#### [Activity]
Going through the material underneath, give only the number of lines that contain "degrees".

#### [Supplied material]
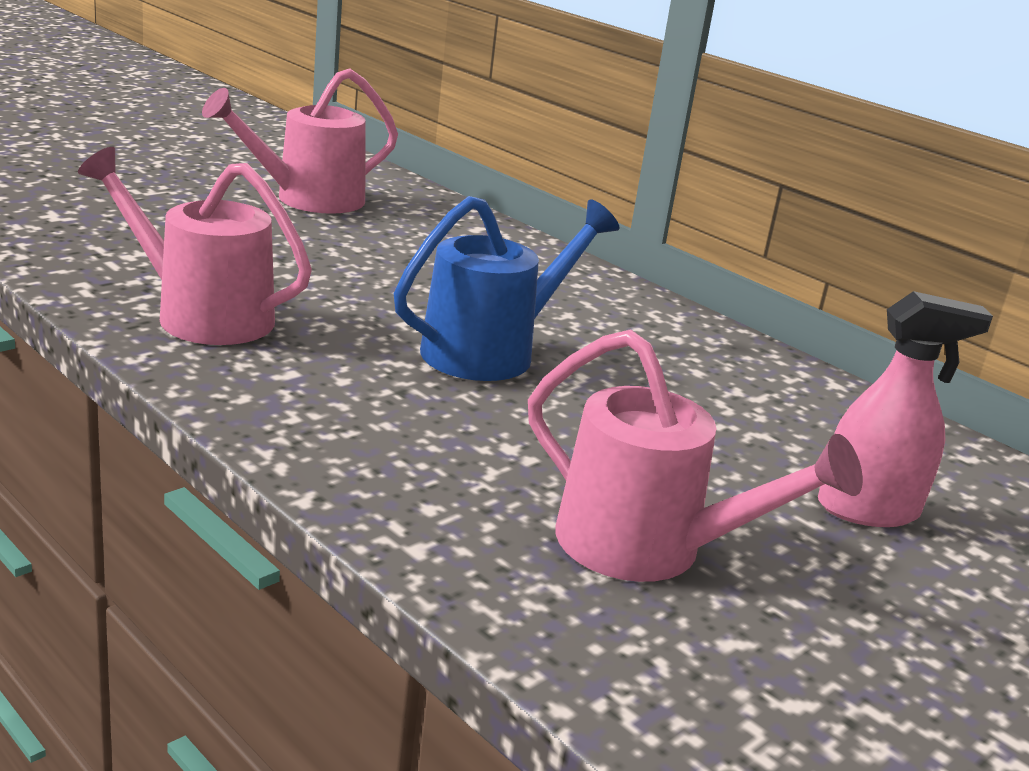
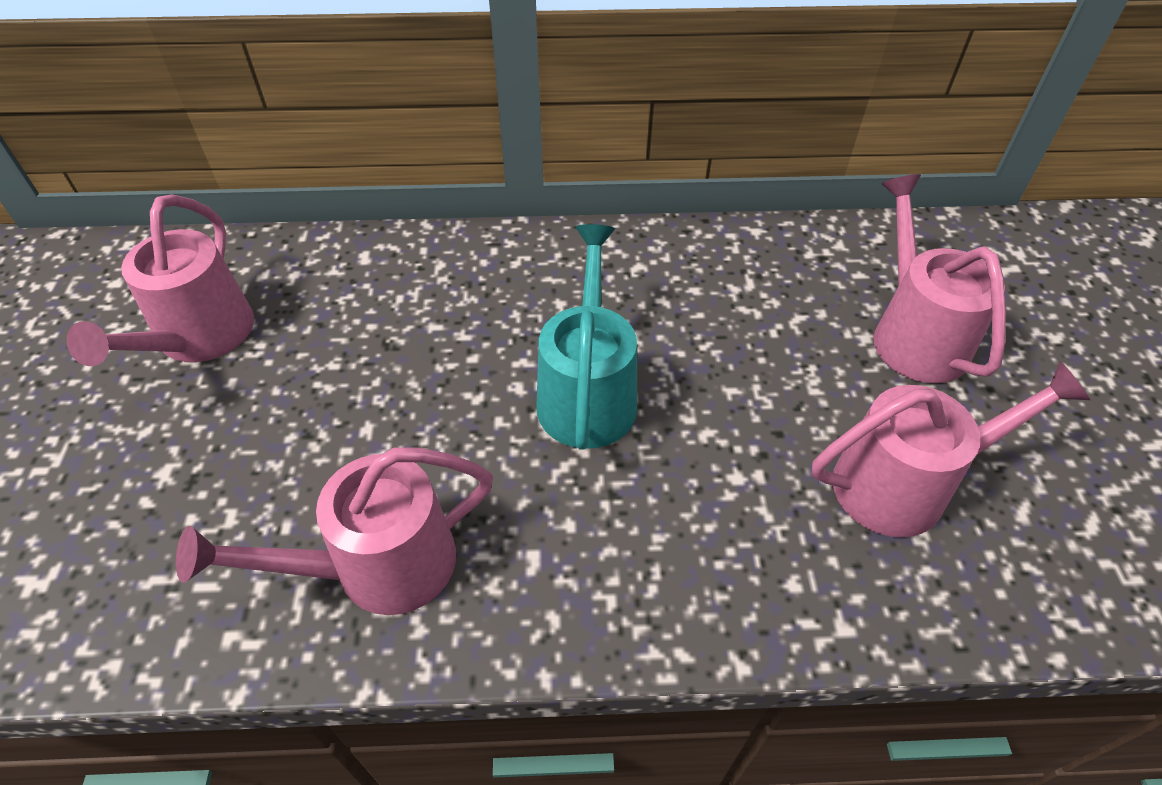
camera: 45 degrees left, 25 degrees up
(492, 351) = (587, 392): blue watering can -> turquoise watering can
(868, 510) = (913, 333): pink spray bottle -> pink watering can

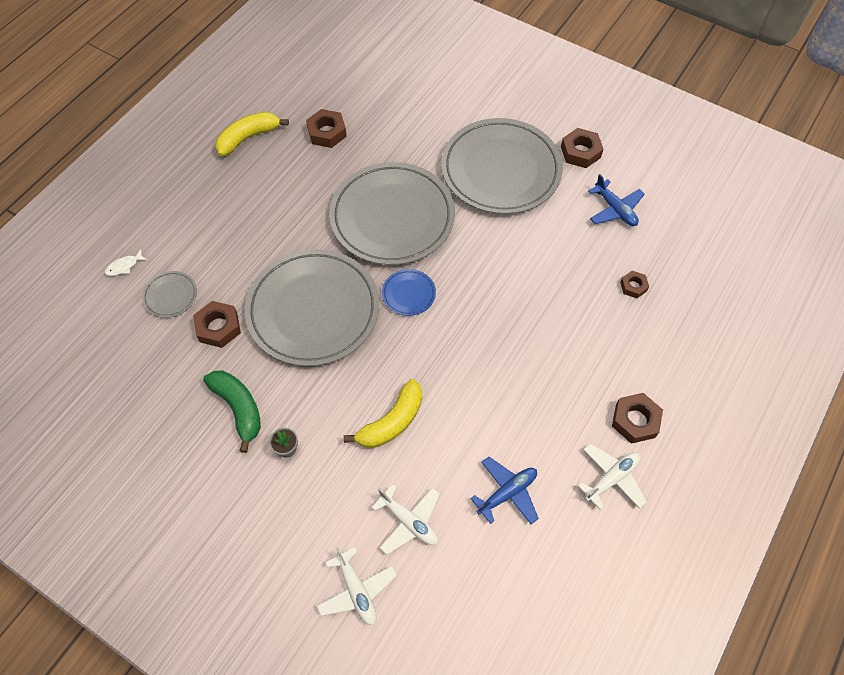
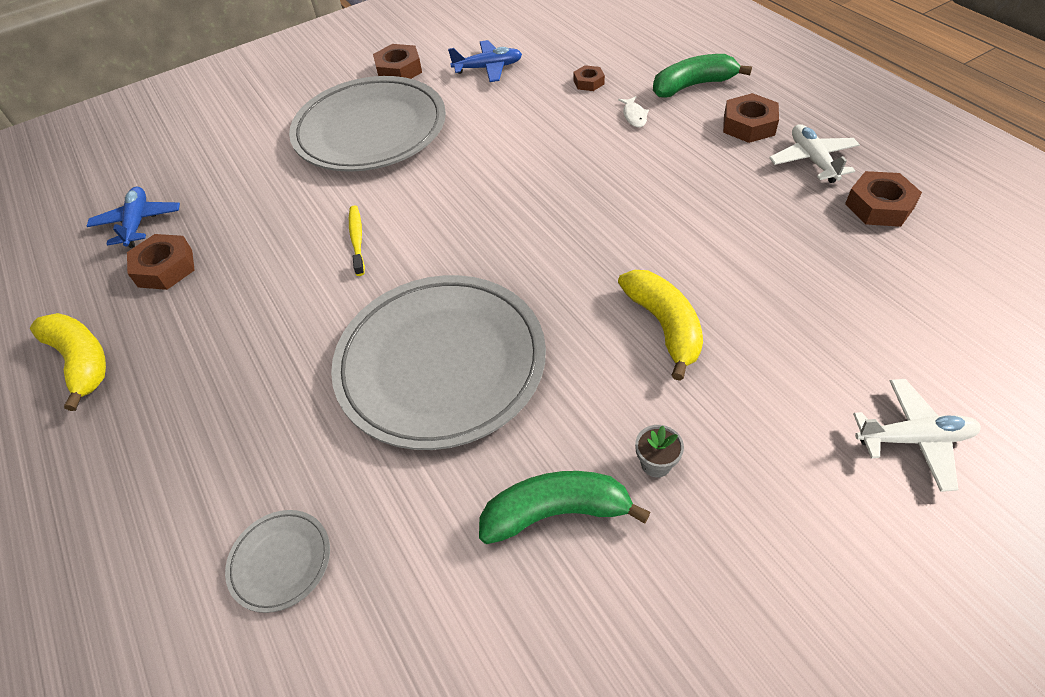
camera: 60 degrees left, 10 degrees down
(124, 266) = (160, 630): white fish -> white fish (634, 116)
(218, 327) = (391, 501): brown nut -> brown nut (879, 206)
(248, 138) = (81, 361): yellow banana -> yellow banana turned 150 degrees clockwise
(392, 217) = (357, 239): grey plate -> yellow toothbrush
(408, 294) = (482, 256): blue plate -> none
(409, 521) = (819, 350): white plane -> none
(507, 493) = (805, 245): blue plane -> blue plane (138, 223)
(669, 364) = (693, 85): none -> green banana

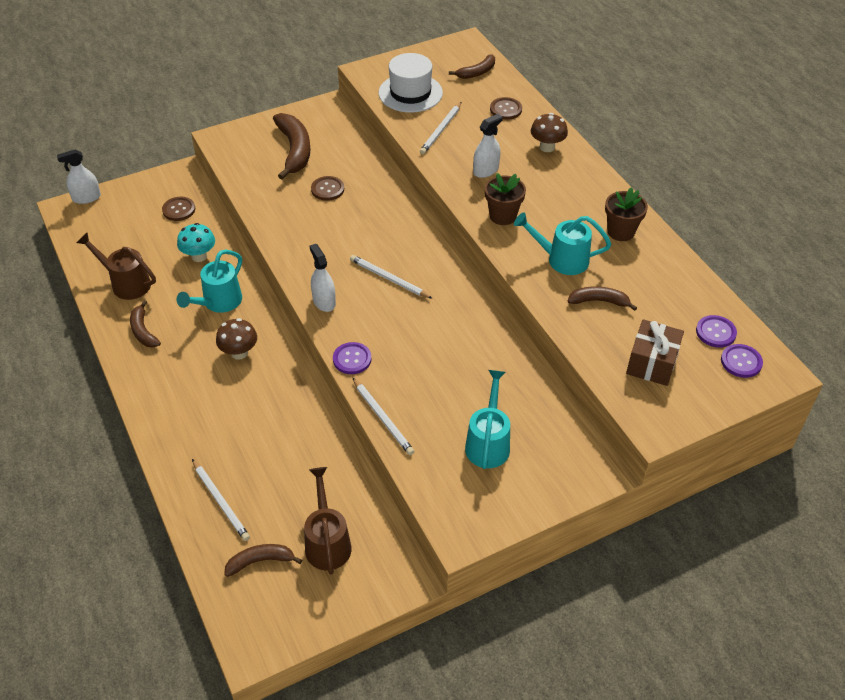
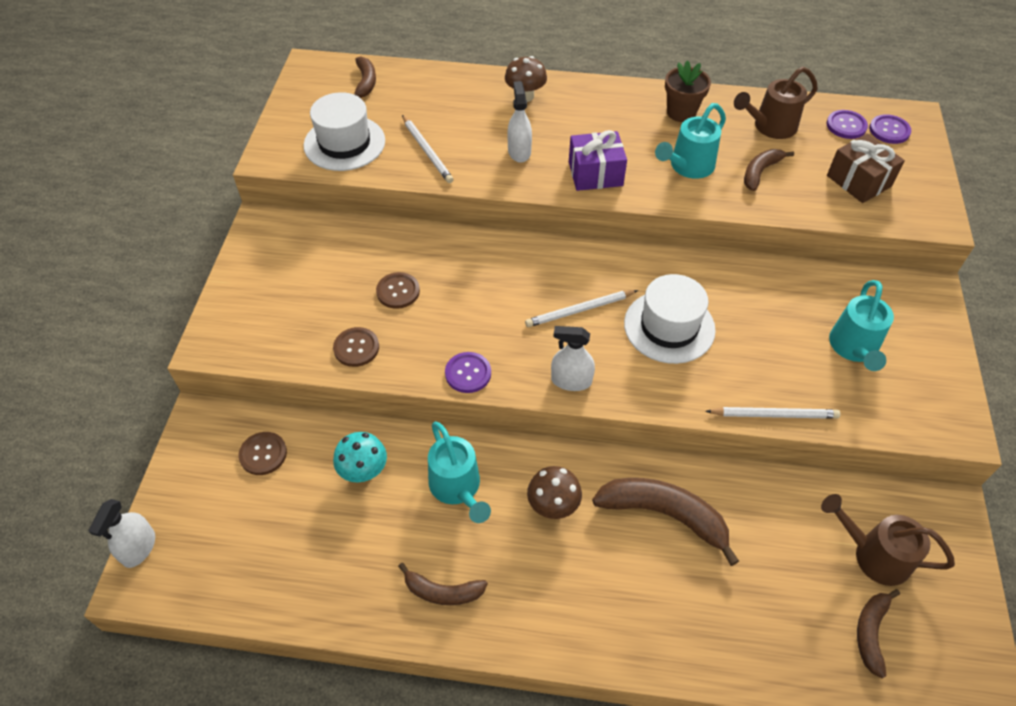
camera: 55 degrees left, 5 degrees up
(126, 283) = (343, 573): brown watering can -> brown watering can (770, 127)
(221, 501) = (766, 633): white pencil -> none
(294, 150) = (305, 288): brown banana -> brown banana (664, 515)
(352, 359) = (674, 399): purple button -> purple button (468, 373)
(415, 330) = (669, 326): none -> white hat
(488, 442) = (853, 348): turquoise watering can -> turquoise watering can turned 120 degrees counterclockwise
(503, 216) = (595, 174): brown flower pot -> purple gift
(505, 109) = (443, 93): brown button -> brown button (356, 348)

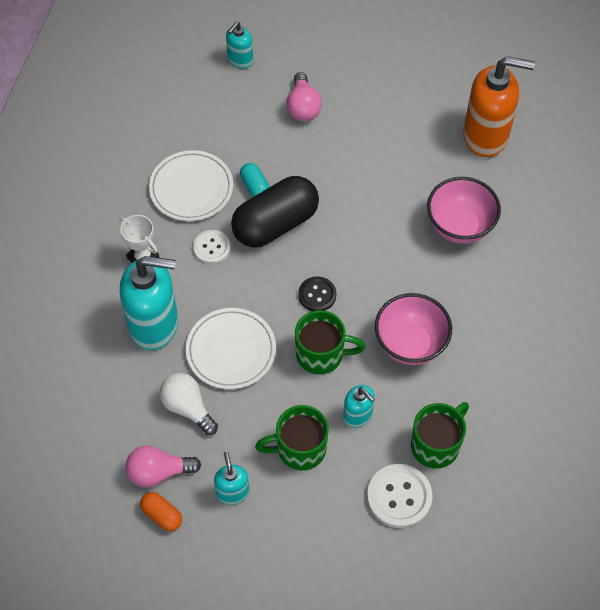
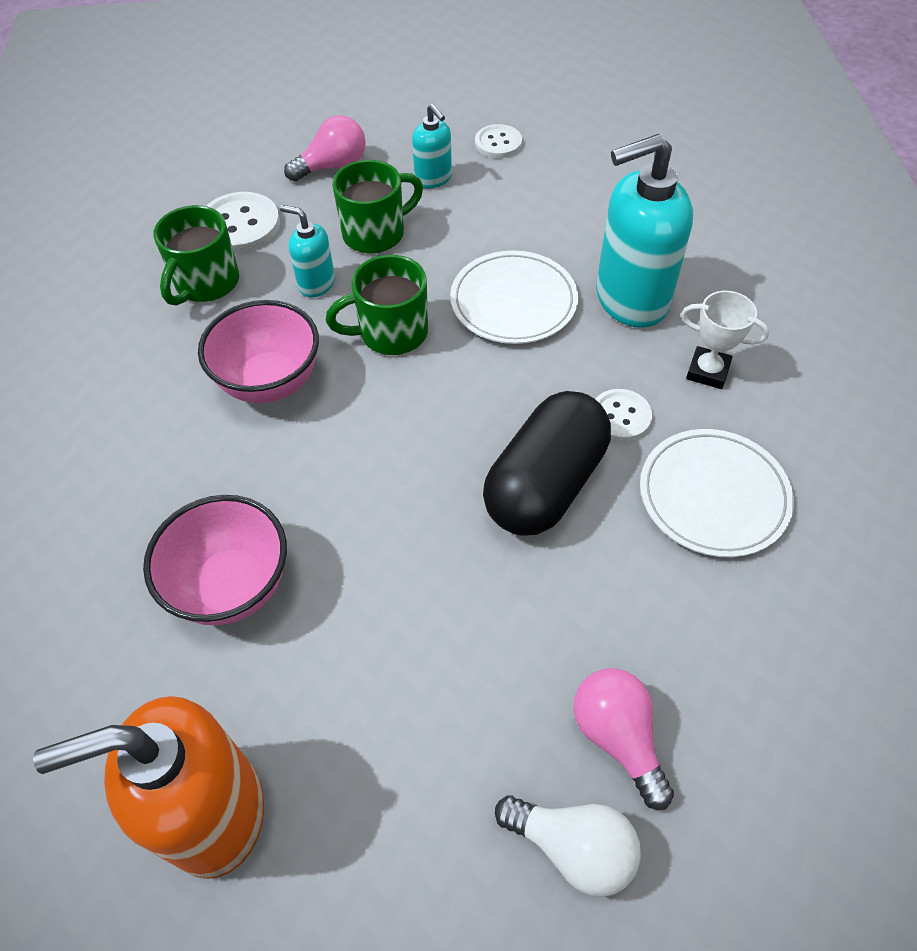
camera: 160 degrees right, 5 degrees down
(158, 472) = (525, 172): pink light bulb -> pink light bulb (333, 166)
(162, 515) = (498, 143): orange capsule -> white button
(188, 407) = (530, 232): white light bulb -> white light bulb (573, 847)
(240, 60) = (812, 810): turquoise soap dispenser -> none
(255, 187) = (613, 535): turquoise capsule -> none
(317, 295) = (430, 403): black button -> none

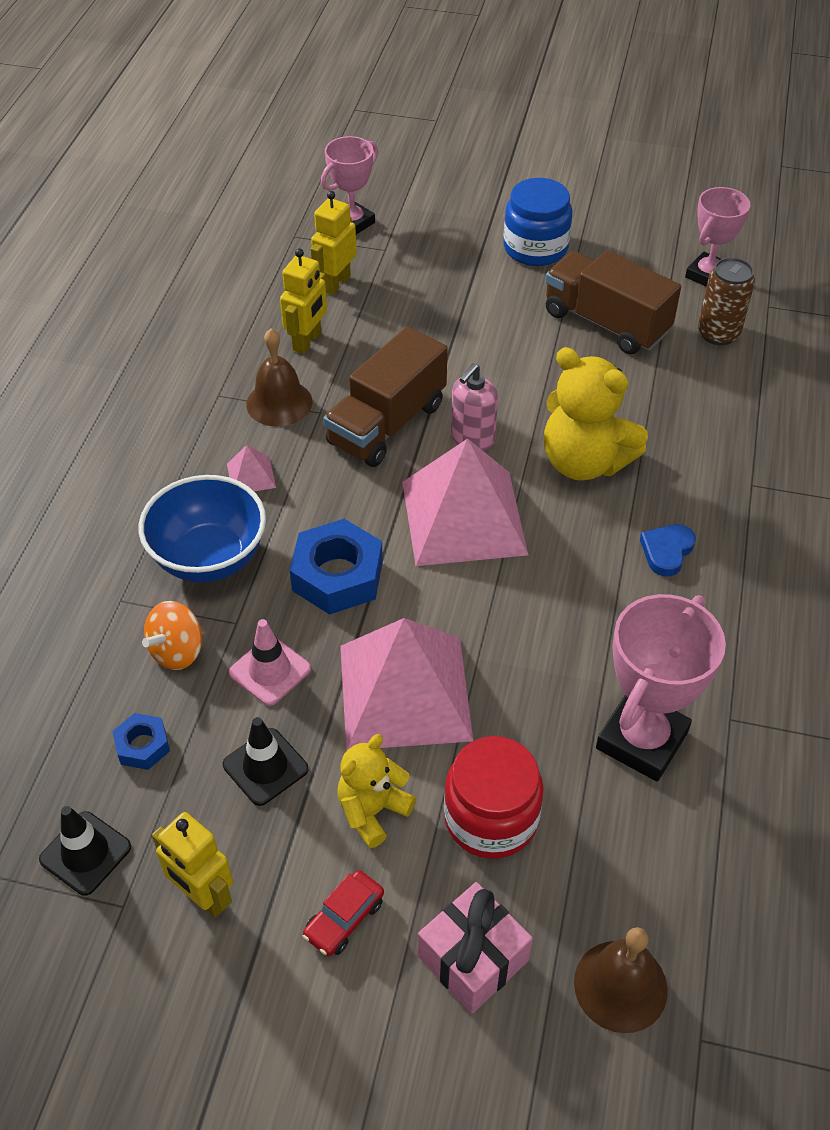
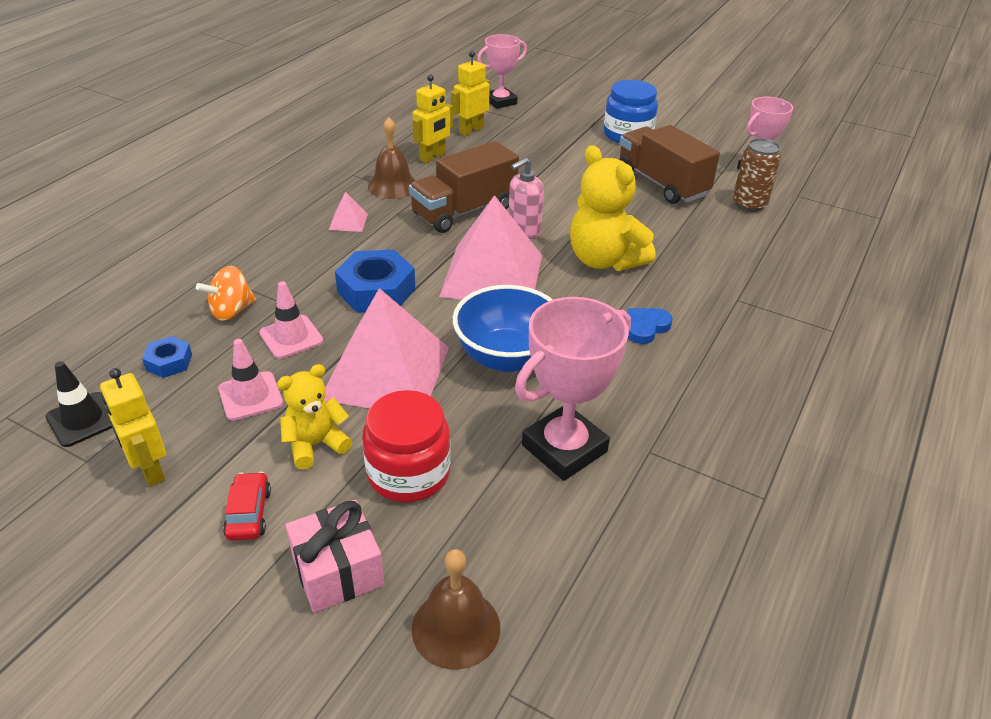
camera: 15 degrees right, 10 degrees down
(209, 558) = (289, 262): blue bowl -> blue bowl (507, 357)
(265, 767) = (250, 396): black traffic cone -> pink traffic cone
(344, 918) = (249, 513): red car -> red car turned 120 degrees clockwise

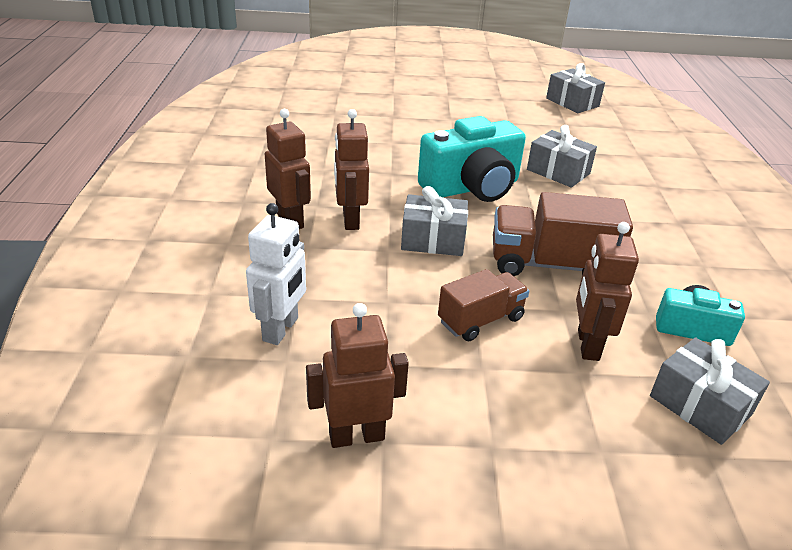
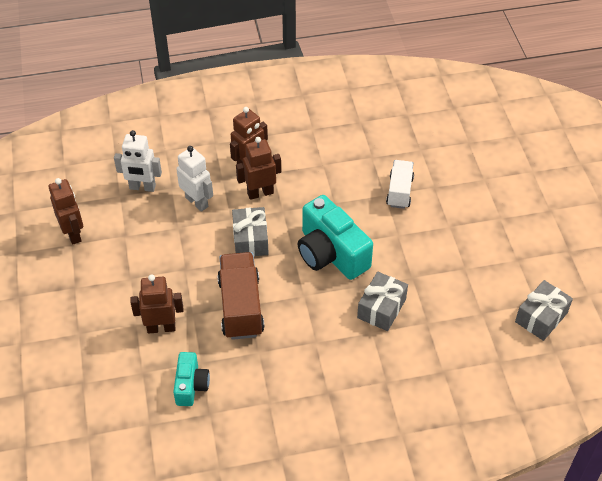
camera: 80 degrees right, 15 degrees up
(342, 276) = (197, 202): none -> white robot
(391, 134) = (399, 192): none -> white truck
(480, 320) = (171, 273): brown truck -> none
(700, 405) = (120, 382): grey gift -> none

#### [Worked solution]
9